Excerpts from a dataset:
========
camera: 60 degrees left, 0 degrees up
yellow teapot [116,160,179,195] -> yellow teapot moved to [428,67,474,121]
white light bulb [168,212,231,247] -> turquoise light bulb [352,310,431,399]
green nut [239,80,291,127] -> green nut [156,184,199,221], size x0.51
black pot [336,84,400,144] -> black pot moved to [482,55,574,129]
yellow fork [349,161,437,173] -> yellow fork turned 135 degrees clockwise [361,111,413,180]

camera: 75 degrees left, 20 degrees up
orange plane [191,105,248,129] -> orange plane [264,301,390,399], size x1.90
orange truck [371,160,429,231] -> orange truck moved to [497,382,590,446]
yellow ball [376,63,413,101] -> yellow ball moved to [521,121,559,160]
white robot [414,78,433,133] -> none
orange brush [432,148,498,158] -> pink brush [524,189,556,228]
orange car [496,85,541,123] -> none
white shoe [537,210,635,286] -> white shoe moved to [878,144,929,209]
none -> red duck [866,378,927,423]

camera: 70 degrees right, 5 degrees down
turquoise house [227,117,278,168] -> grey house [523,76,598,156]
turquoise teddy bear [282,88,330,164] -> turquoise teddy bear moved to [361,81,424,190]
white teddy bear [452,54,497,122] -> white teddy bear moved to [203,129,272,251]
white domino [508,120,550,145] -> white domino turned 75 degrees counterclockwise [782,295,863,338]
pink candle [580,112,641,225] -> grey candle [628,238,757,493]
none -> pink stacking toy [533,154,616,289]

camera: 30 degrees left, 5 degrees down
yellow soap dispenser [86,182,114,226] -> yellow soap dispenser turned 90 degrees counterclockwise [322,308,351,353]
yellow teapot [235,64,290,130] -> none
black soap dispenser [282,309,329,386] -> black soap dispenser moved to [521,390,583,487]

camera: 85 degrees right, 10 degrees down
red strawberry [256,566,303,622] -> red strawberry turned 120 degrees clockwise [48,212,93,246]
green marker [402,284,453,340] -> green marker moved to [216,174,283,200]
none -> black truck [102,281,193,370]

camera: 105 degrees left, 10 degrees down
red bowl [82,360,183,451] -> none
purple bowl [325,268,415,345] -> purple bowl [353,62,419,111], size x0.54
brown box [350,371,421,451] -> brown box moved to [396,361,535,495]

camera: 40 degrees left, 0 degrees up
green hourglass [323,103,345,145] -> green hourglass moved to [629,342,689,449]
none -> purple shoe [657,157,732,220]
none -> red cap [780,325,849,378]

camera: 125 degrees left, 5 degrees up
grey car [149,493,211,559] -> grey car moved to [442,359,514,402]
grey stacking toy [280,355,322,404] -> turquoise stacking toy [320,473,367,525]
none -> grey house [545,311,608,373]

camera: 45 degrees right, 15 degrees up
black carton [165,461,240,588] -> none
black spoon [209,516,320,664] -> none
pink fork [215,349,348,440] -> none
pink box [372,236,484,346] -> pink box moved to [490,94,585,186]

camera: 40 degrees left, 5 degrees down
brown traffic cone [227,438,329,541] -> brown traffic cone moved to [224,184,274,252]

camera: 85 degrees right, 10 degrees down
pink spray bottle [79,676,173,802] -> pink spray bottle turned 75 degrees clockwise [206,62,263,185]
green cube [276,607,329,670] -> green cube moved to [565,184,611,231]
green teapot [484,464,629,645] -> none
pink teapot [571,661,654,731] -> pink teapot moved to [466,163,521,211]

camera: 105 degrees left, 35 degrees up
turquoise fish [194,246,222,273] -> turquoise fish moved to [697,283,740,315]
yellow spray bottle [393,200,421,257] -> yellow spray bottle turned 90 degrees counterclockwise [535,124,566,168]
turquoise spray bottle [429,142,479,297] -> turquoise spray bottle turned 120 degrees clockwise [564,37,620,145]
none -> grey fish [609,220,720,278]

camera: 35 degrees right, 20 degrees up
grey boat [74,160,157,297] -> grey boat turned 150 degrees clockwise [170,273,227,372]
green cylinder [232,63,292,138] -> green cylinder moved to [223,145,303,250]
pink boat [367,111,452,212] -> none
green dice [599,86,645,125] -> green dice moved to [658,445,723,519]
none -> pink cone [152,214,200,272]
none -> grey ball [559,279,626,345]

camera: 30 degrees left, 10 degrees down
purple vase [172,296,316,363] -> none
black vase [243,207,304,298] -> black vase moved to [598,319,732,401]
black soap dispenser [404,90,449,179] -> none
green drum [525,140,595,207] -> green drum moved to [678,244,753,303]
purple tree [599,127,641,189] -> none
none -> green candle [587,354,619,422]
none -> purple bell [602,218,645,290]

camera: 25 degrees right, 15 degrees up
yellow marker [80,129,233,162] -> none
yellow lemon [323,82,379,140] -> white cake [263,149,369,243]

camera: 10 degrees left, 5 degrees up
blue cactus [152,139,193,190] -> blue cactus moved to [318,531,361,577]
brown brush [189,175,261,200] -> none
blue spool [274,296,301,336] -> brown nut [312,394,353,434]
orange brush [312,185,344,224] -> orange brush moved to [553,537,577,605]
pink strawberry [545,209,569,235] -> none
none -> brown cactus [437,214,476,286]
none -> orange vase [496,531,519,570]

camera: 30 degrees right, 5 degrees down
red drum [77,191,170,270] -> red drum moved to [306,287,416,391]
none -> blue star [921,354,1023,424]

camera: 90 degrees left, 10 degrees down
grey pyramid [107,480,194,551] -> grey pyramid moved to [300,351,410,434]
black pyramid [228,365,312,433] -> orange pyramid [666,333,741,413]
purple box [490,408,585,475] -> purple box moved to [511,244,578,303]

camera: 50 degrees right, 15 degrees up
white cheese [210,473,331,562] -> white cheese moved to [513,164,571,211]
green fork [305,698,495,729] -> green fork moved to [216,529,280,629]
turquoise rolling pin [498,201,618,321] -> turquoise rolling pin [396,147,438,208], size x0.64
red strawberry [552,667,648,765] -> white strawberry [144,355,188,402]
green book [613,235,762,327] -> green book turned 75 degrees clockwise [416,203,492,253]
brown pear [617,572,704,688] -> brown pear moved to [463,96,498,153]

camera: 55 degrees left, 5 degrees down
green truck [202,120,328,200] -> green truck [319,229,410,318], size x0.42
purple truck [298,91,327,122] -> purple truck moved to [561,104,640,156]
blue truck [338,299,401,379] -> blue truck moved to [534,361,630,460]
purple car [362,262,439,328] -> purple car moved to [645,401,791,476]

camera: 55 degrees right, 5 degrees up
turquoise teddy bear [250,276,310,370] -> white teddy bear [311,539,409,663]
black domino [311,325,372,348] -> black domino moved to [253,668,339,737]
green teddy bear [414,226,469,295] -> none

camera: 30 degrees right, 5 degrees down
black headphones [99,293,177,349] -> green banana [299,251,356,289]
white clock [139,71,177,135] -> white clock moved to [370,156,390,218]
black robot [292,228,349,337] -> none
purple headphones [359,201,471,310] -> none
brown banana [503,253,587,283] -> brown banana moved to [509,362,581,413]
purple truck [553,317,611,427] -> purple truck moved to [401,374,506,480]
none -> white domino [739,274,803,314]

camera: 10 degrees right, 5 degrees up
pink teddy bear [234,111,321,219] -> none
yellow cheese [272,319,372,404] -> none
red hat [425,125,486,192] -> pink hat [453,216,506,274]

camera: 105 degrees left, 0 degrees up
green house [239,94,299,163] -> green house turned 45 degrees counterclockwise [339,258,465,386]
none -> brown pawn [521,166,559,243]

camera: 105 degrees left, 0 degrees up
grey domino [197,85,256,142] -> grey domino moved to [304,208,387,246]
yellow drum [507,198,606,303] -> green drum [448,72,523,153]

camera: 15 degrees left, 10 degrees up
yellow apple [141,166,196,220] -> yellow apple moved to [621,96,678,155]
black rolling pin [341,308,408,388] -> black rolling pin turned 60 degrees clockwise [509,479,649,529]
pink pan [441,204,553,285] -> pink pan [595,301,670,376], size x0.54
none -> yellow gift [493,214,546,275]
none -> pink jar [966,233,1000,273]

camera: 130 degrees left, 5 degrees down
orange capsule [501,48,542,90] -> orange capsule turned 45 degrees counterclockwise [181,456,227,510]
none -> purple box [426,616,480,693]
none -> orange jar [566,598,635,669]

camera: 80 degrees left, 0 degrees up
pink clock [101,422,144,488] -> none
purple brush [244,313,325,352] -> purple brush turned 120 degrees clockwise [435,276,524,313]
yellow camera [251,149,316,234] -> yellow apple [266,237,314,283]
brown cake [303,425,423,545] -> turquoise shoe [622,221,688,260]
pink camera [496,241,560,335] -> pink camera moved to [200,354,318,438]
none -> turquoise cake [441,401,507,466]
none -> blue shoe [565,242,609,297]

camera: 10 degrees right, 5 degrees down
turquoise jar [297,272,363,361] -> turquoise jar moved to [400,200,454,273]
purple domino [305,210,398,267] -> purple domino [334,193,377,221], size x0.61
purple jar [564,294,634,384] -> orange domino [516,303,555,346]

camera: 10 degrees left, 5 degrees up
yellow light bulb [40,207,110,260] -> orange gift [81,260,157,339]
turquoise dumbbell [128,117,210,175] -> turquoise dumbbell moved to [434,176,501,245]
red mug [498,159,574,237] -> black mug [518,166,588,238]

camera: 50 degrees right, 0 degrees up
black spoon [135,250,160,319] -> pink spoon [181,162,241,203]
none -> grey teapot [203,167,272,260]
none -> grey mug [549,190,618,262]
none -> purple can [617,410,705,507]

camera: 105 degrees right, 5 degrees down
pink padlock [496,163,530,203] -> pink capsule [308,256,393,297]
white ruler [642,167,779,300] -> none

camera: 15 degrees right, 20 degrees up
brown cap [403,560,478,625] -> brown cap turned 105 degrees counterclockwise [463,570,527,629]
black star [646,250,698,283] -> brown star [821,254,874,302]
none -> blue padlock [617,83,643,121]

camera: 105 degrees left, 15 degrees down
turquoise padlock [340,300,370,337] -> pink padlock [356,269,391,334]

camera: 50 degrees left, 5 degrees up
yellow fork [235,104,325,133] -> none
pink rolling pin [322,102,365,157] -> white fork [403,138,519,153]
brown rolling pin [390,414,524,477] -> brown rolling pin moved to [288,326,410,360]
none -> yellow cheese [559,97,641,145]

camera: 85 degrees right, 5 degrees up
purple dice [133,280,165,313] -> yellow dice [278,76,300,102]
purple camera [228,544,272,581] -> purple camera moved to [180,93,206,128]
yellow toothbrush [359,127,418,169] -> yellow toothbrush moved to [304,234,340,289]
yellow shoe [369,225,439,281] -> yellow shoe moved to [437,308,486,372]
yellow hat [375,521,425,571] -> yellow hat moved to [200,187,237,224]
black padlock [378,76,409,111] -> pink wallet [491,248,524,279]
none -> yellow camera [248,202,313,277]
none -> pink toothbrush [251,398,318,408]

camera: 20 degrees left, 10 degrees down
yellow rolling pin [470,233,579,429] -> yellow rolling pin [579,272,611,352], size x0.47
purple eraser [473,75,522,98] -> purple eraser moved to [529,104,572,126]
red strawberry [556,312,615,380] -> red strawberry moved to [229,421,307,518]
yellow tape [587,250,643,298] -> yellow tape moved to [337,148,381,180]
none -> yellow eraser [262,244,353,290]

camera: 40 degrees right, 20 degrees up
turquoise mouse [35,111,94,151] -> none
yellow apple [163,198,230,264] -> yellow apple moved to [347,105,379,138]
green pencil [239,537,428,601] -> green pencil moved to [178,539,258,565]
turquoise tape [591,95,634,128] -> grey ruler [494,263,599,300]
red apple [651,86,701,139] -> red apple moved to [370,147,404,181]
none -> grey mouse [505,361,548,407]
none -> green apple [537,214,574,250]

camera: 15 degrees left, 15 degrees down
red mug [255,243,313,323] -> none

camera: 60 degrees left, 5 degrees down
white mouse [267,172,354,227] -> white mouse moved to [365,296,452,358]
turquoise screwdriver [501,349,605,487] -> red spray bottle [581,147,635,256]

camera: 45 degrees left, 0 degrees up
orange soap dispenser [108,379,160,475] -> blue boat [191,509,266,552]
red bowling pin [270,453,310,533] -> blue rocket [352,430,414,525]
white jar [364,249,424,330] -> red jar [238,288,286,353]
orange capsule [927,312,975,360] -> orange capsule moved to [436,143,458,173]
========
**EXERCISE DIRECTIONS**: Once you reach the line with "green cylinder [232,63,292,138]" in the data above, copy it and every line after it exactly, up to and including the line with "purple vase [172,296,316,363] -> none".

**RESPONSE TO THIS TASK**:
green cylinder [232,63,292,138] -> green cylinder moved to [223,145,303,250]
pink boat [367,111,452,212] -> none
green dice [599,86,645,125] -> green dice moved to [658,445,723,519]
none -> pink cone [152,214,200,272]
none -> grey ball [559,279,626,345]

camera: 30 degrees left, 10 degrees down
purple vase [172,296,316,363] -> none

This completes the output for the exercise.